**Action item**
Everything from the line containing "purple rectangle: moved" through the line containing "pink star: moved 6 px left, 3 px down" in the listing below should be copied exactly, and nothing more.

**Supplied records**

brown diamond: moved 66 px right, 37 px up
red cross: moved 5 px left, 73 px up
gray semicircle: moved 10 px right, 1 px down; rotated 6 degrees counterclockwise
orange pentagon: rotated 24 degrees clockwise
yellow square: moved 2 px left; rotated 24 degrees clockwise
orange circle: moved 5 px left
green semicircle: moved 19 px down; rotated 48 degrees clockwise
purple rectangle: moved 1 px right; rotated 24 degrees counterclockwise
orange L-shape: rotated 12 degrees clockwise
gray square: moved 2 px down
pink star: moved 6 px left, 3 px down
---
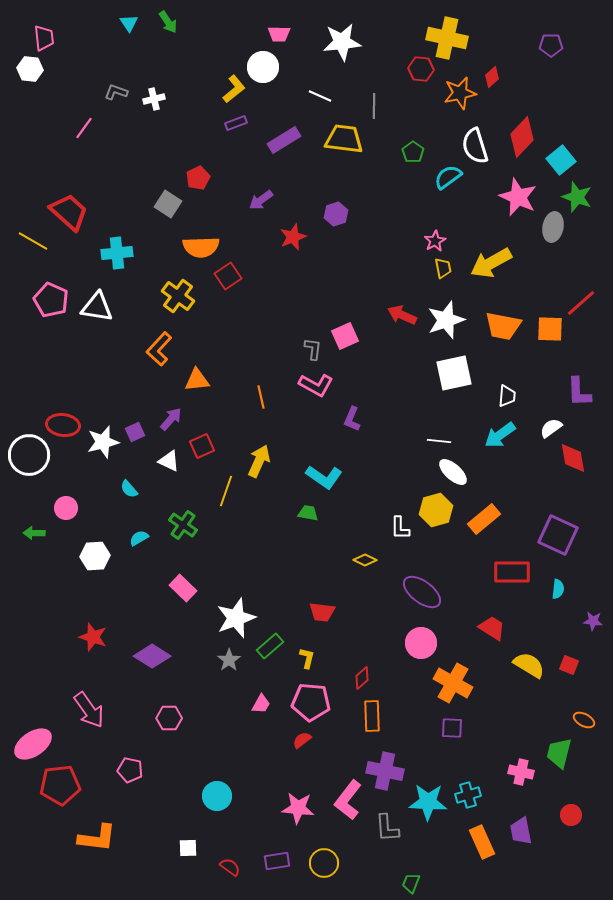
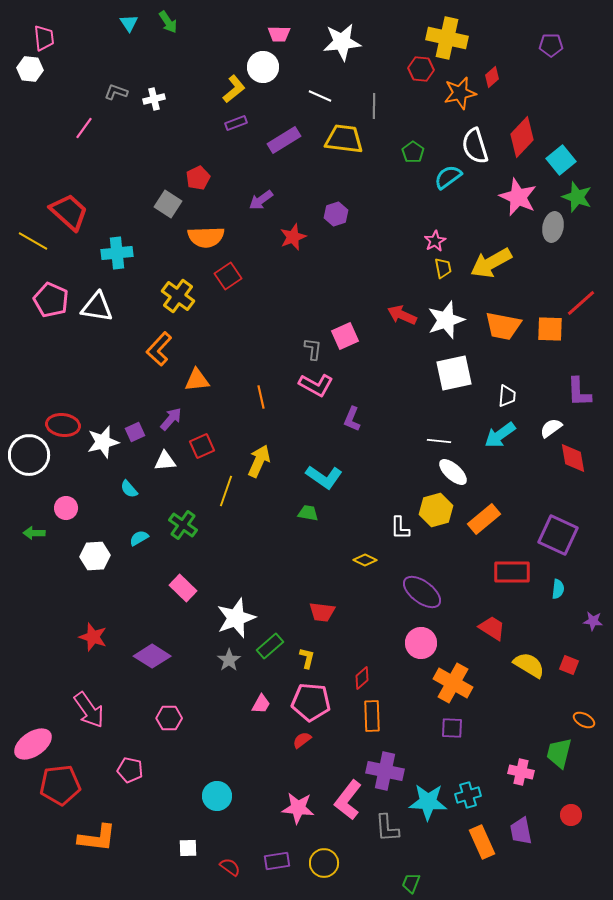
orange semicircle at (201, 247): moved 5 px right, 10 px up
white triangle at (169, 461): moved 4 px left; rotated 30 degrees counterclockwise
--
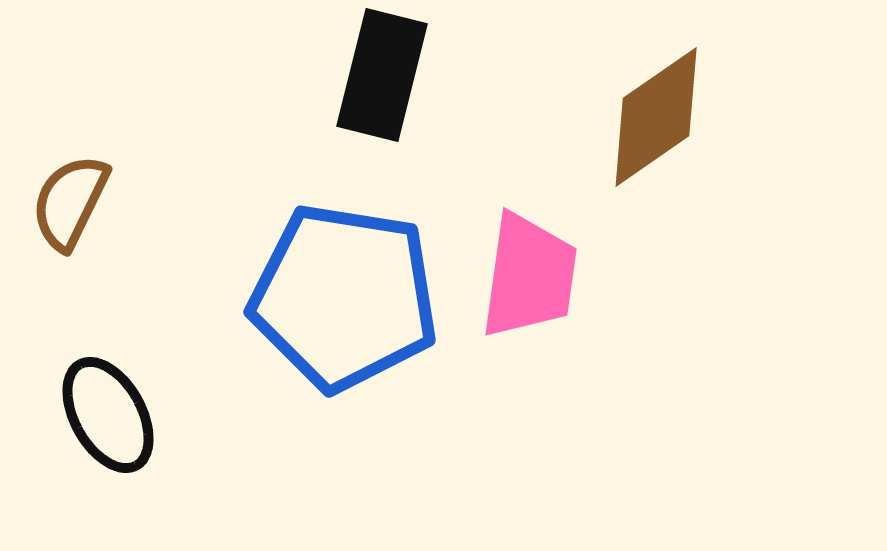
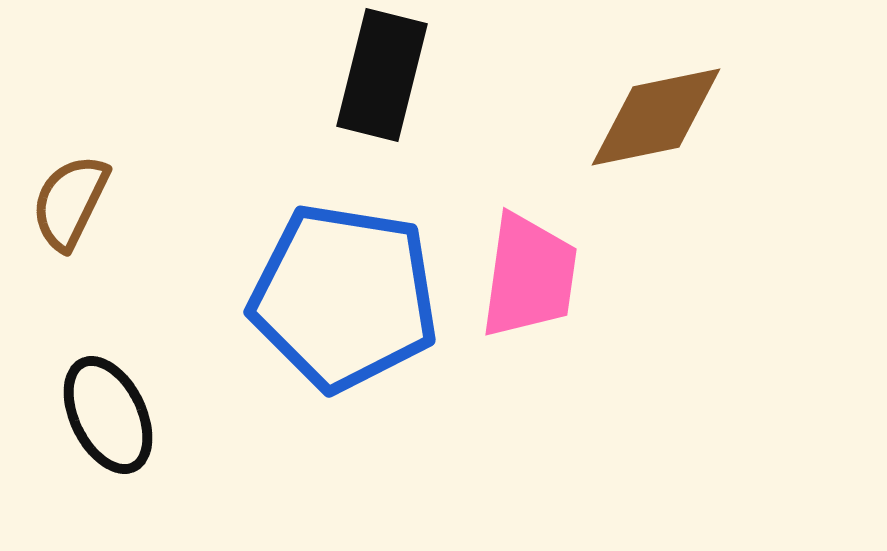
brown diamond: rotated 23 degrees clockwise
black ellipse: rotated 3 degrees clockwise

**Your response**
purple rectangle: moved 1 px right; rotated 24 degrees counterclockwise
orange L-shape: rotated 12 degrees clockwise
gray square: moved 2 px down
pink star: moved 6 px left, 3 px down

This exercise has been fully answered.